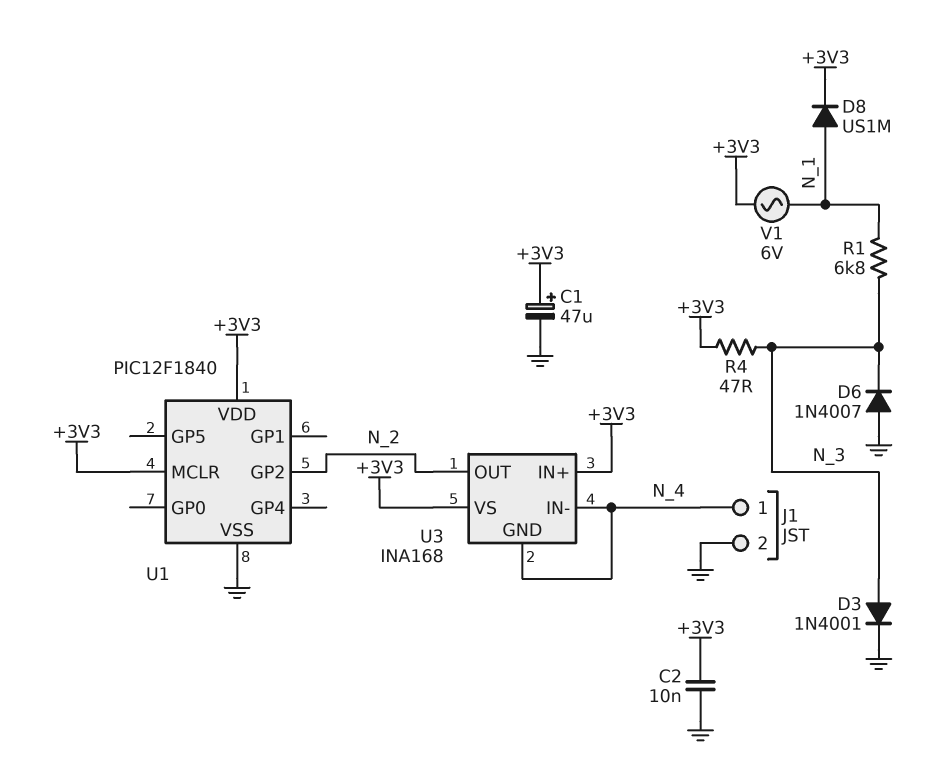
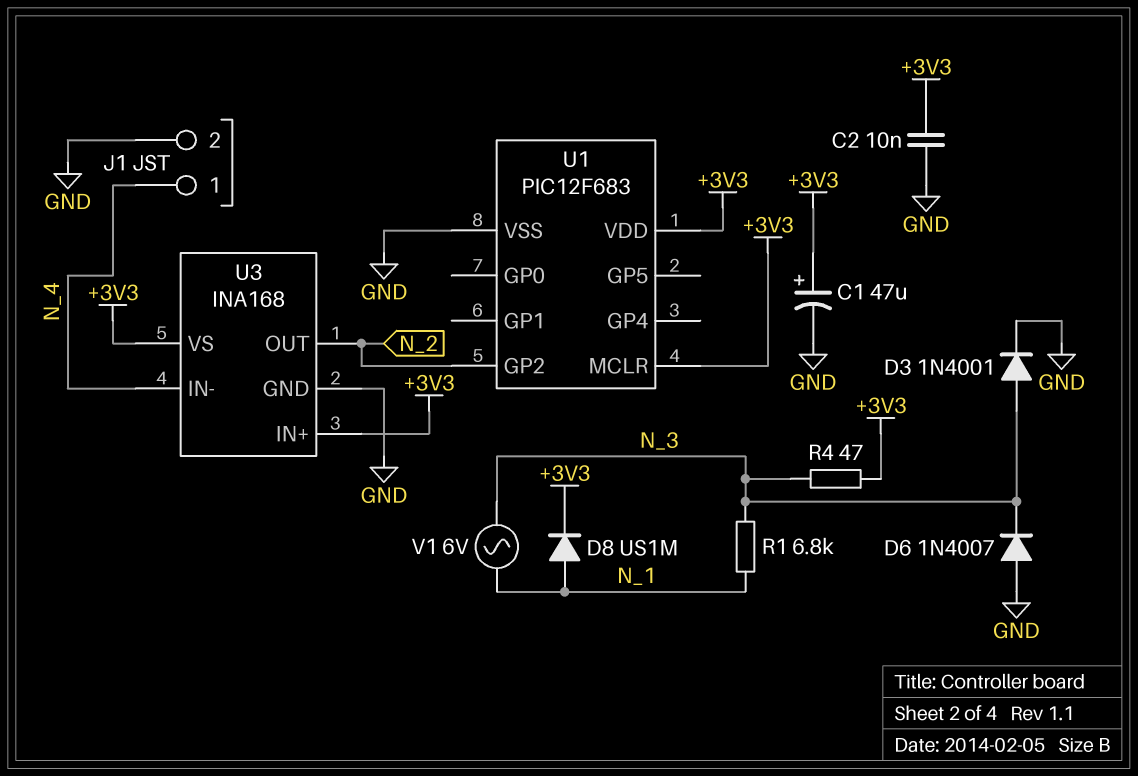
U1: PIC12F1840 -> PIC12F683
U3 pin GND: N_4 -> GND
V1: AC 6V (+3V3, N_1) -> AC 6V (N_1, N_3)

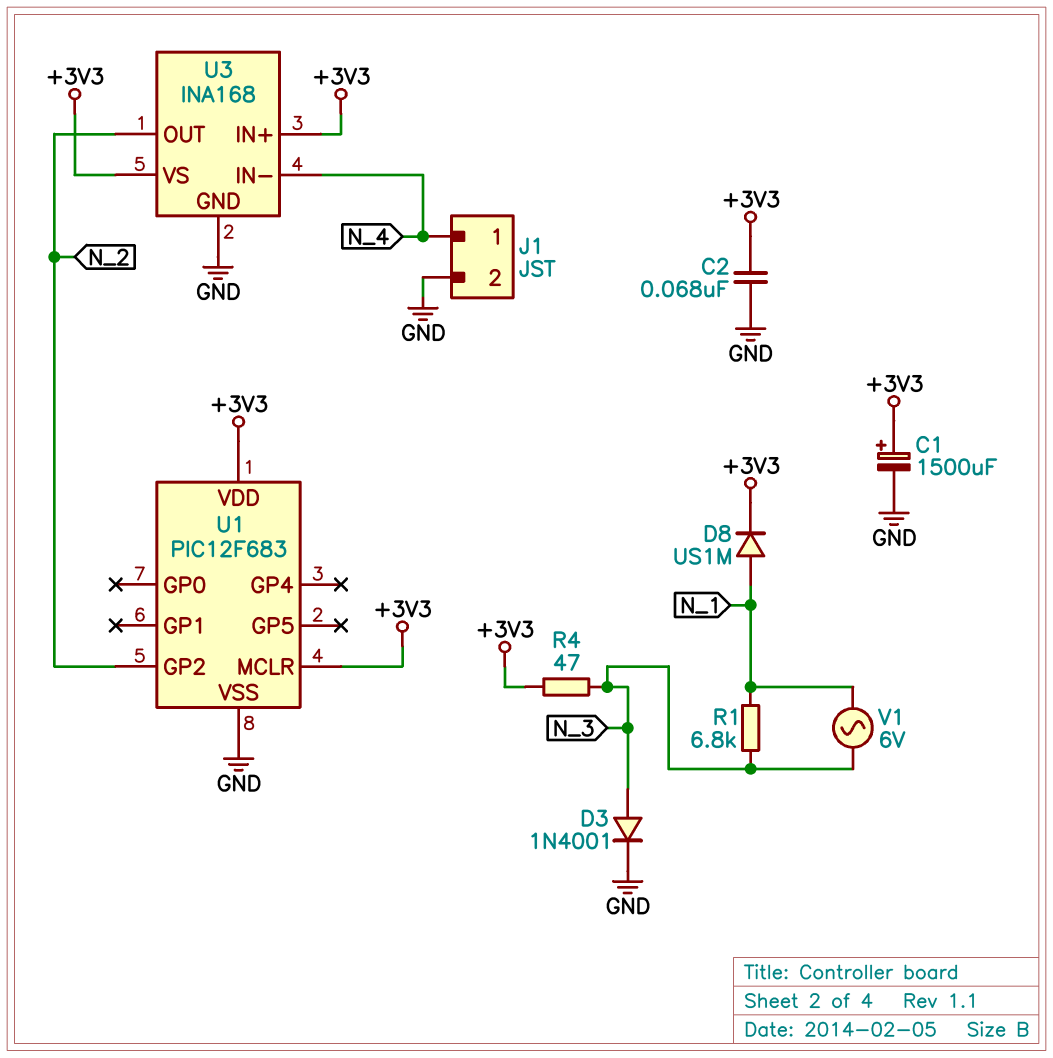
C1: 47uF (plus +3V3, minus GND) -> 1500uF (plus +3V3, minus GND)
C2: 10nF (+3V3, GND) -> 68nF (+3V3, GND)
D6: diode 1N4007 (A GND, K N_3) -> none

---

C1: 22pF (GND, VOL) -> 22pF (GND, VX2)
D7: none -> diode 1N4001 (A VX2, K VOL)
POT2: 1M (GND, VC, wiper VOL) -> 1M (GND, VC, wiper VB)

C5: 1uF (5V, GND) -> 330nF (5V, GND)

==

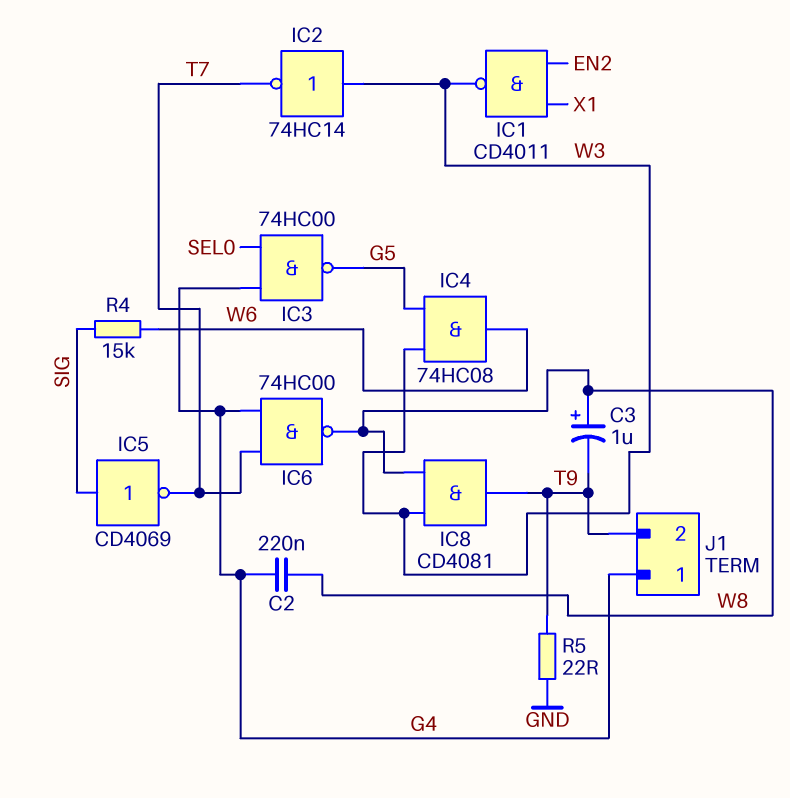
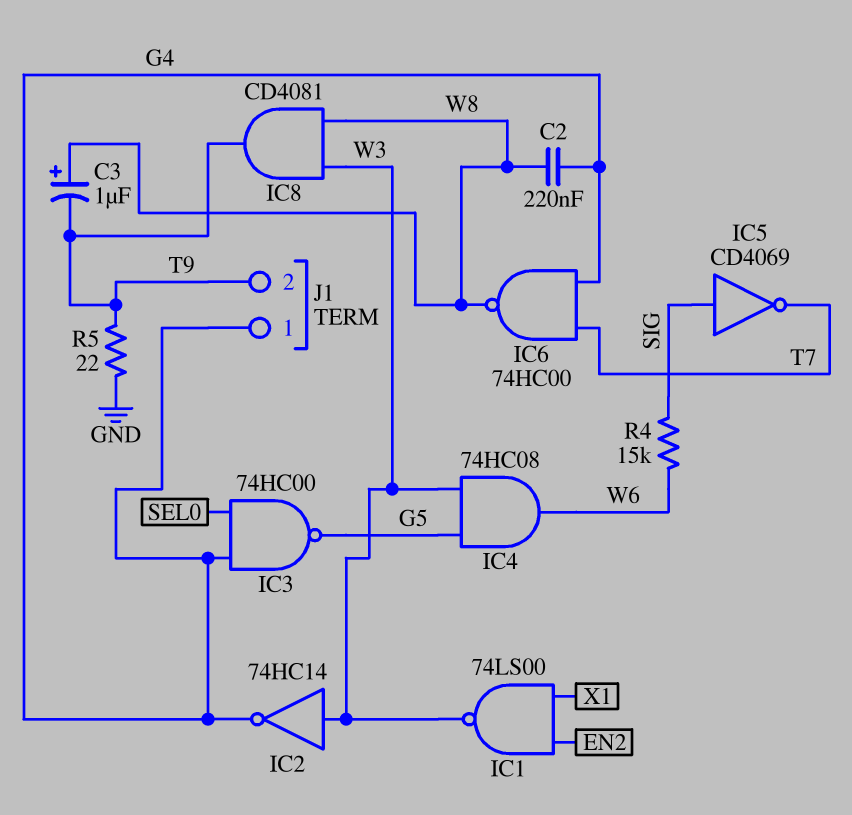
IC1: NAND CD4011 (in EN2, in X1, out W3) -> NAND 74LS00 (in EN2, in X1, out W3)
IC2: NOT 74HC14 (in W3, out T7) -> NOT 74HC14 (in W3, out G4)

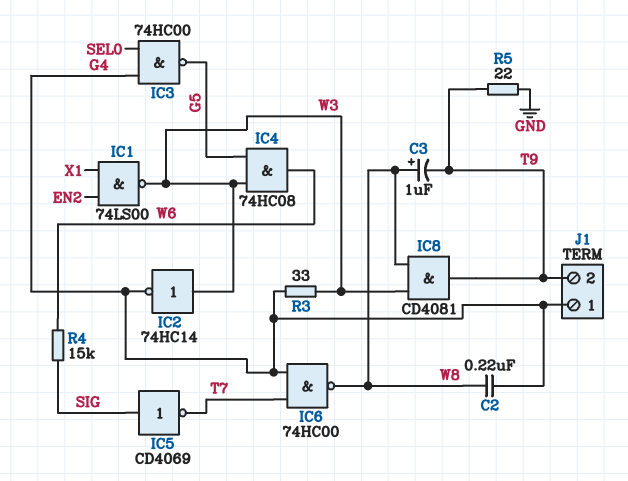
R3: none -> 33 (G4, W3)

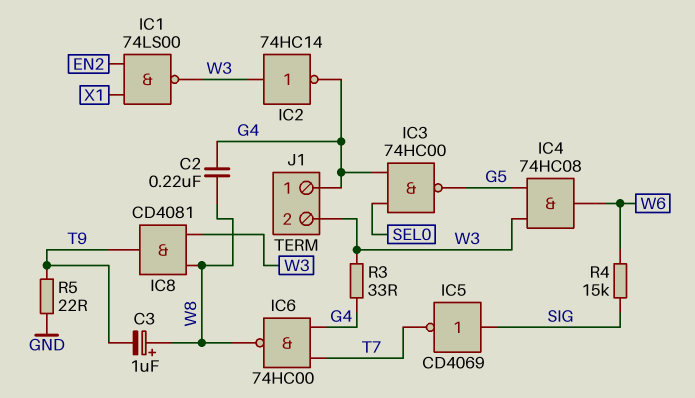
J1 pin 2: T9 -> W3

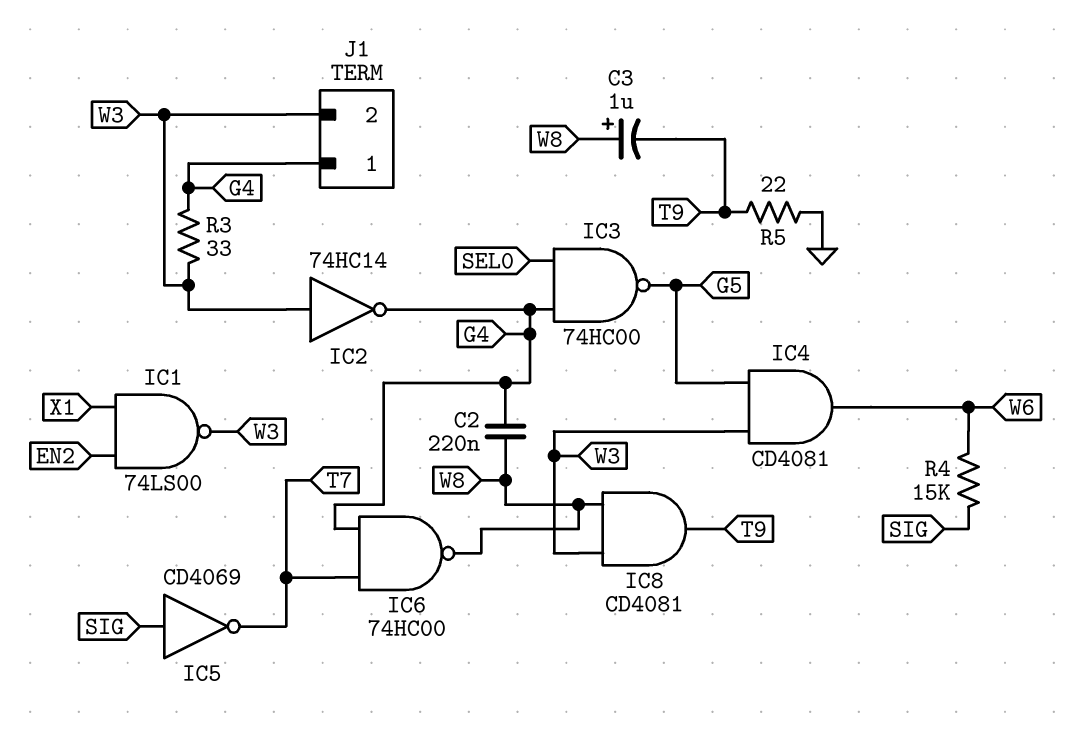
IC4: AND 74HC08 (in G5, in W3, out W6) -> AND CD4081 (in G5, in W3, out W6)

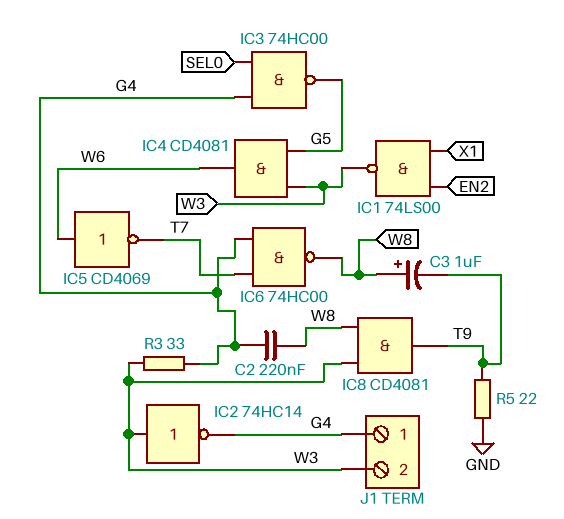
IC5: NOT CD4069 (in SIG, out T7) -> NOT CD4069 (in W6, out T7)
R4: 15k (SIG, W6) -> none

- **REQUIREMENT**: Copy the stretch of the records above that runs from the line with "C1: 47uF (plus" through the line with "D6: diode 1N4007 (A GND, K N_3) -> none". Both end lines belong in the copy, and nothing else does.

- **EXPECTED ANSWER**:
C1: 47uF (plus +3V3, minus GND) -> 1500uF (plus +3V3, minus GND)
C2: 10nF (+3V3, GND) -> 68nF (+3V3, GND)
D6: diode 1N4007 (A GND, K N_3) -> none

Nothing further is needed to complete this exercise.